> _Problem to work on_:
Word for word, repeat the records, leaving every picture behind.

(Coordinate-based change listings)
☆ ☆ ☆ ☆ ☆

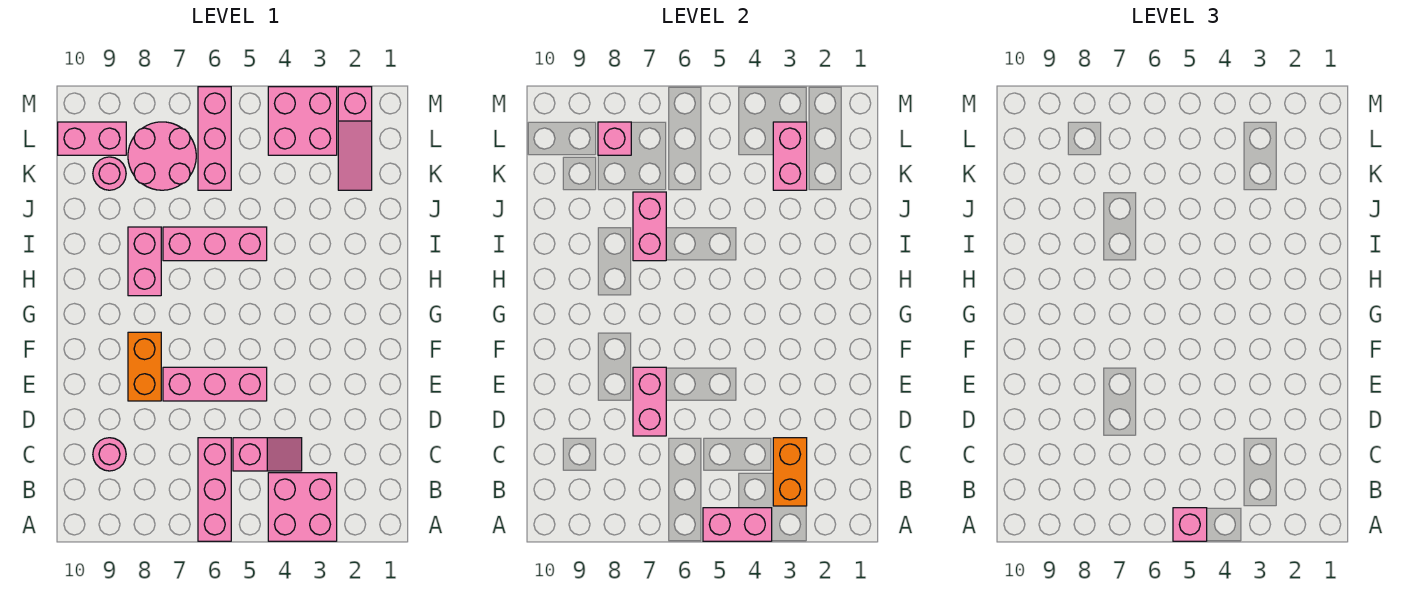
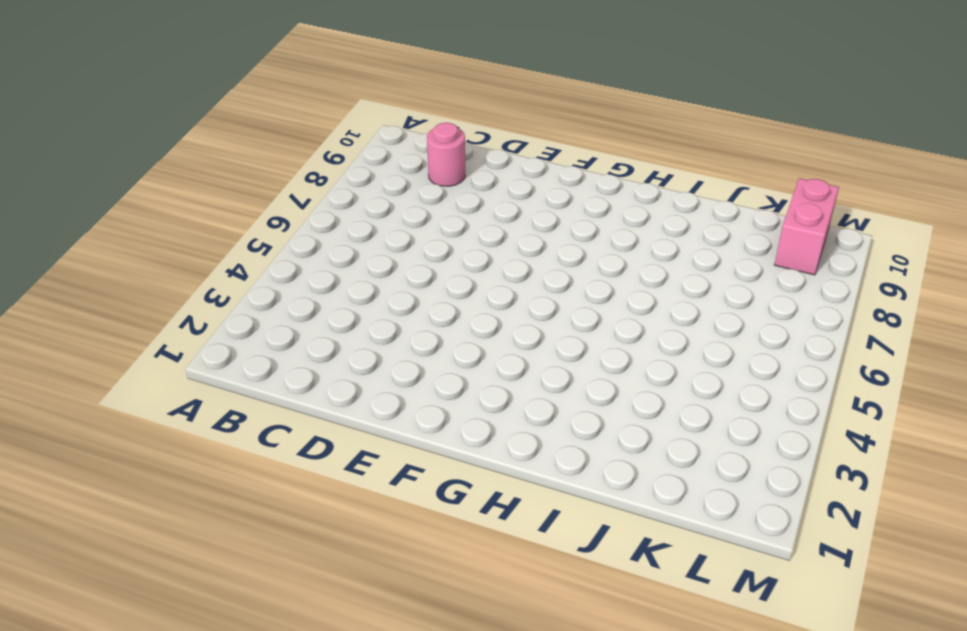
none -> pink brick A3:B4 level 1
none -> pink brick A6:C6 level 1
none -> pink slope C4:C5 level 1 top 5

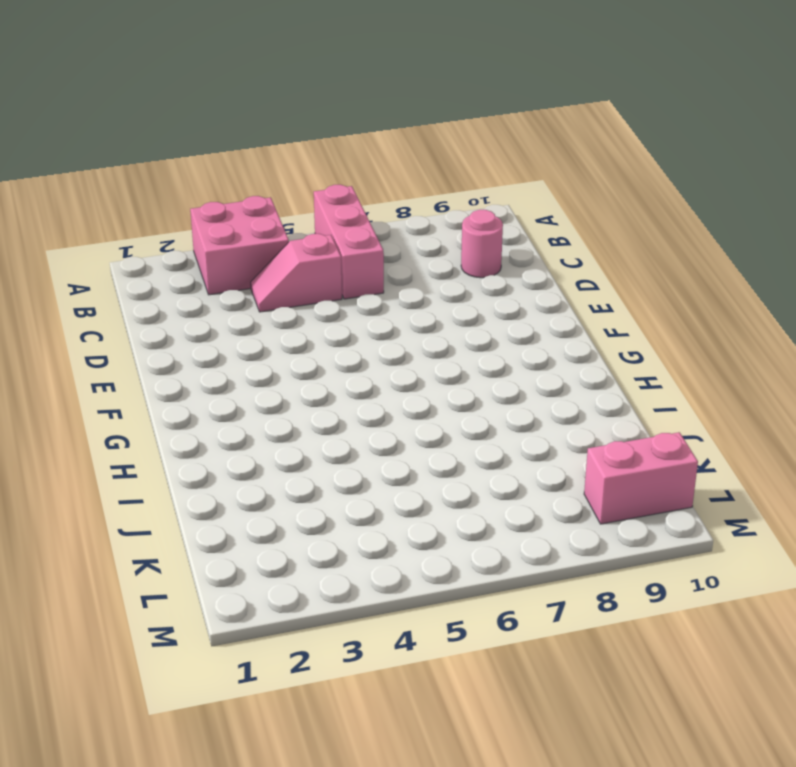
none -> pink brick E5:E7 level 1
none -> orange brick E8:F8 level 1
none -> pink brick H8:I8 level 1

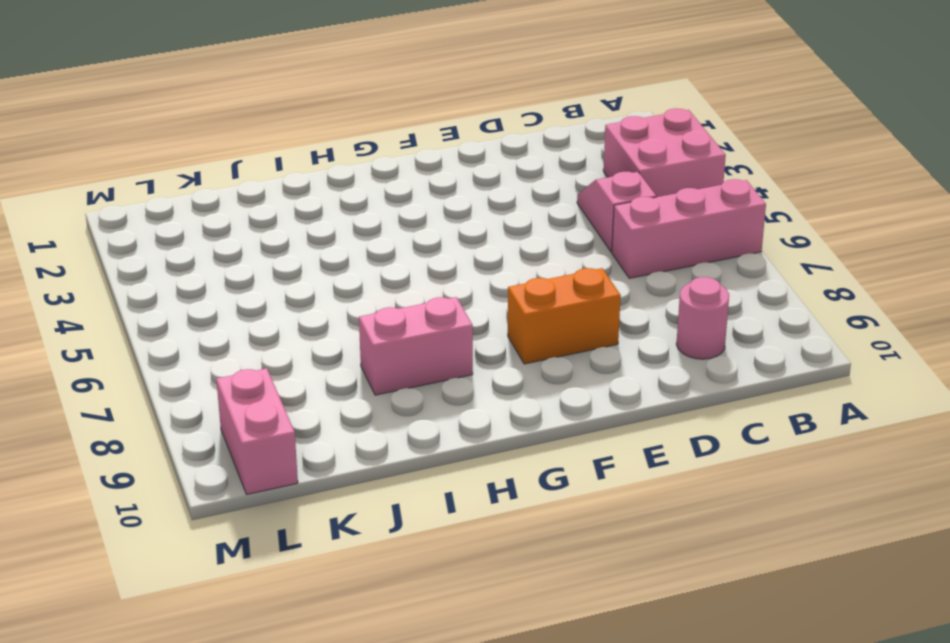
none -> pink brick E5:E7 level 1
none -> pink brick I5:I7 level 1
none -> pink slope K2:M2 level 1 top M

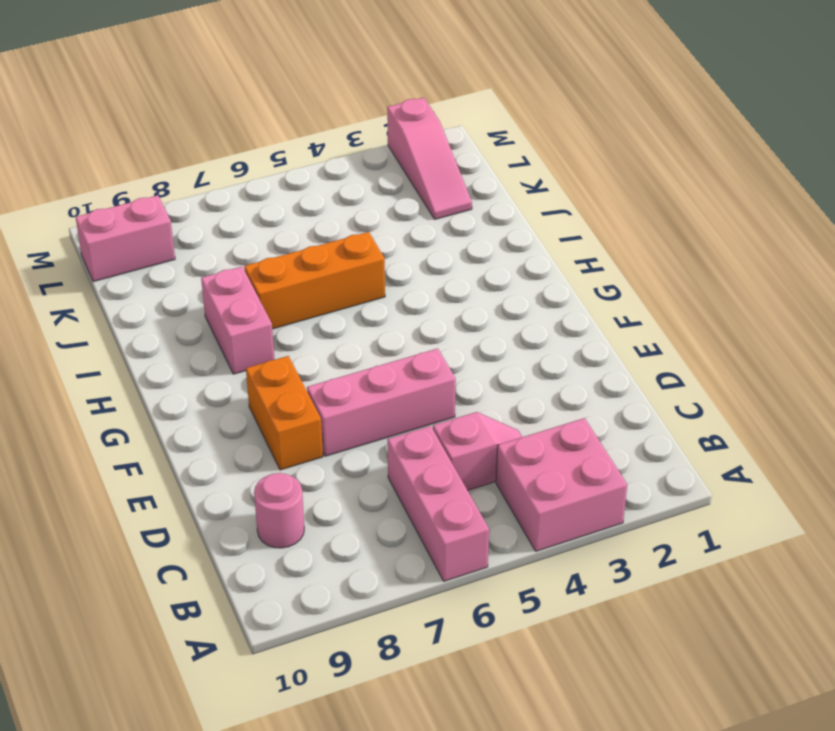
orange brick I5:I7 level 1 -> pink brick I5:I7 level 1
none -> pink brick K6:M6 level 1
none -> pink round brick K7:L8 level 1
none -> pink round brick K9 level 1

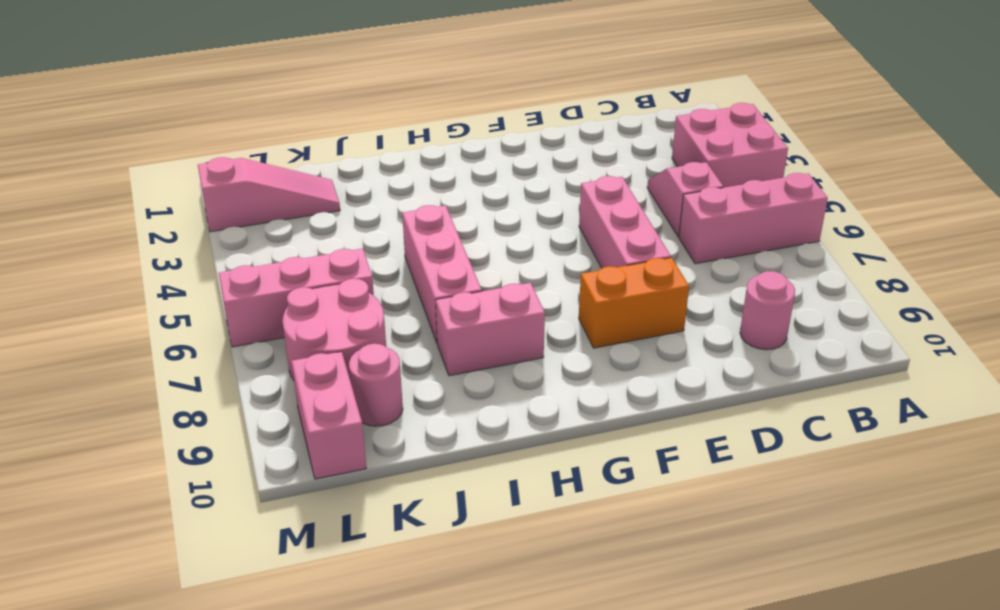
none -> pink brick L3:M4 level 1
none -> pink brick A4:A5 level 2
none -> orange brick B3:C3 level 2

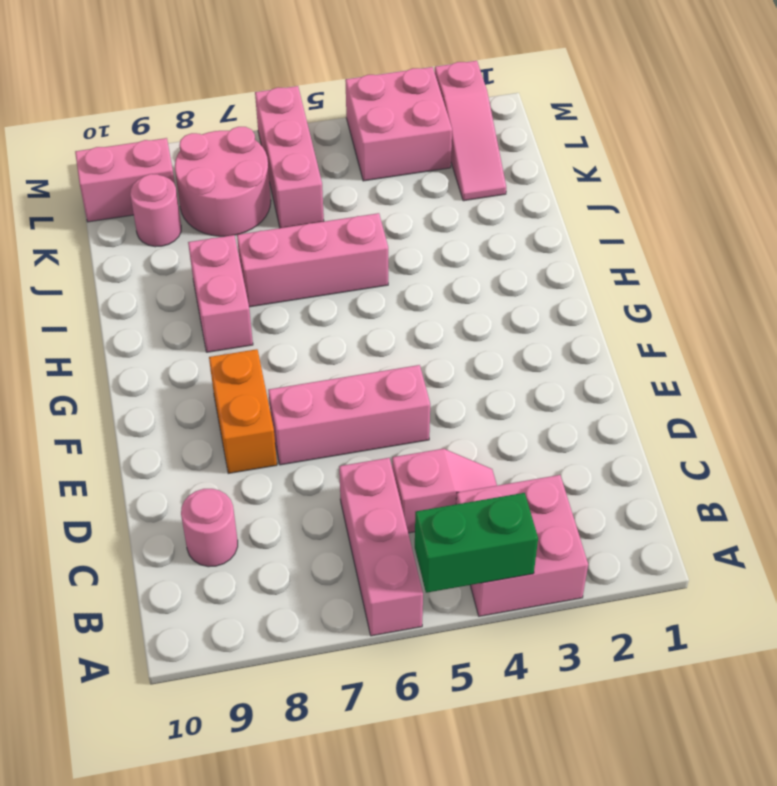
green brick A4:A5 level 2 -> pink brick A4:A5 level 2
none -> orange brick B3:C3 level 2
none -> pink brick D7:E7 level 2
none -> pink brick I7:J7 level 2

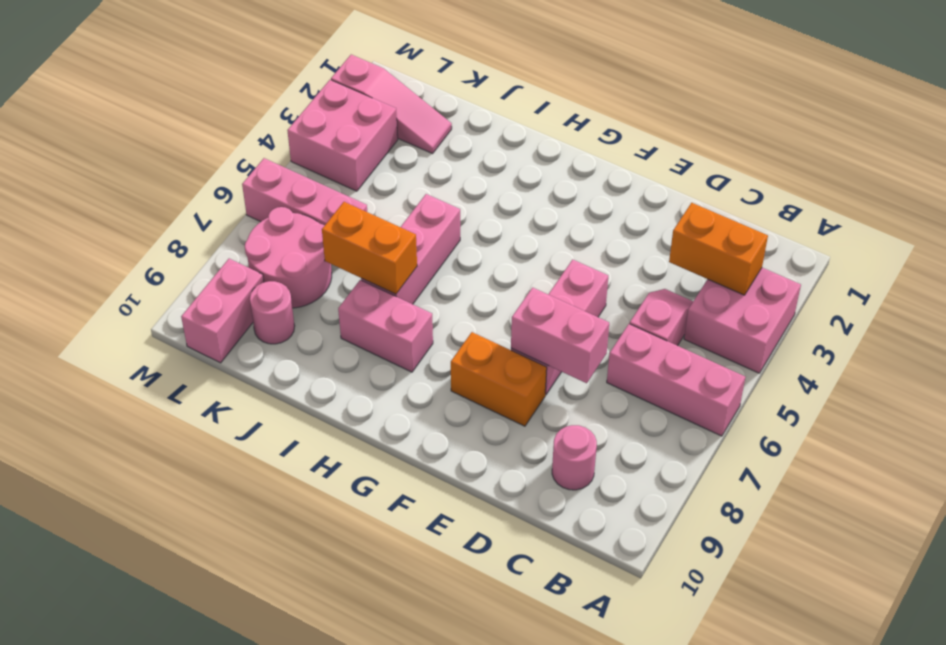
orange brick I7:J7 level 2 -> pink brick I7:J7 level 2
none -> pink brick A4:A5 level 2
none -> pink brick K3:L3 level 2
none -> pink brick L8 level 2

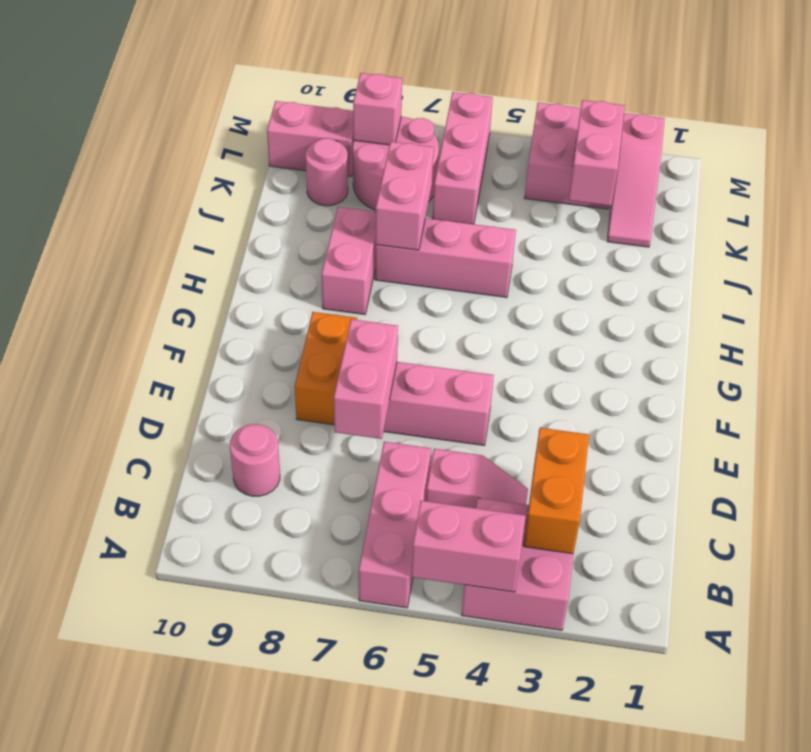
none -> pink brick A5 level 3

☆ ☆ ☆ ☆ ☆

> _Your solution_:
none -> pink brick A3:B4 level 1
none -> pink brick A6:C6 level 1
none -> pink slope C4:C5 level 1 top 5

none -> pink brick E5:E7 level 1
none -> orange brick E8:F8 level 1
none -> pink brick H8:I8 level 1

none -> pink brick E5:E7 level 1
none -> pink brick I5:I7 level 1
none -> pink slope K2:M2 level 1 top M

orange brick I5:I7 level 1 -> pink brick I5:I7 level 1
none -> pink brick K6:M6 level 1
none -> pink round brick K7:L8 level 1
none -> pink round brick K9 level 1

none -> pink brick L3:M4 level 1
none -> pink brick A4:A5 level 2
none -> orange brick B3:C3 level 2

green brick A4:A5 level 2 -> pink brick A4:A5 level 2
none -> orange brick B3:C3 level 2
none -> pink brick D7:E7 level 2
none -> pink brick I7:J7 level 2

orange brick I7:J7 level 2 -> pink brick I7:J7 level 2
none -> pink brick A4:A5 level 2
none -> pink brick K3:L3 level 2
none -> pink brick L8 level 2

none -> pink brick A5 level 3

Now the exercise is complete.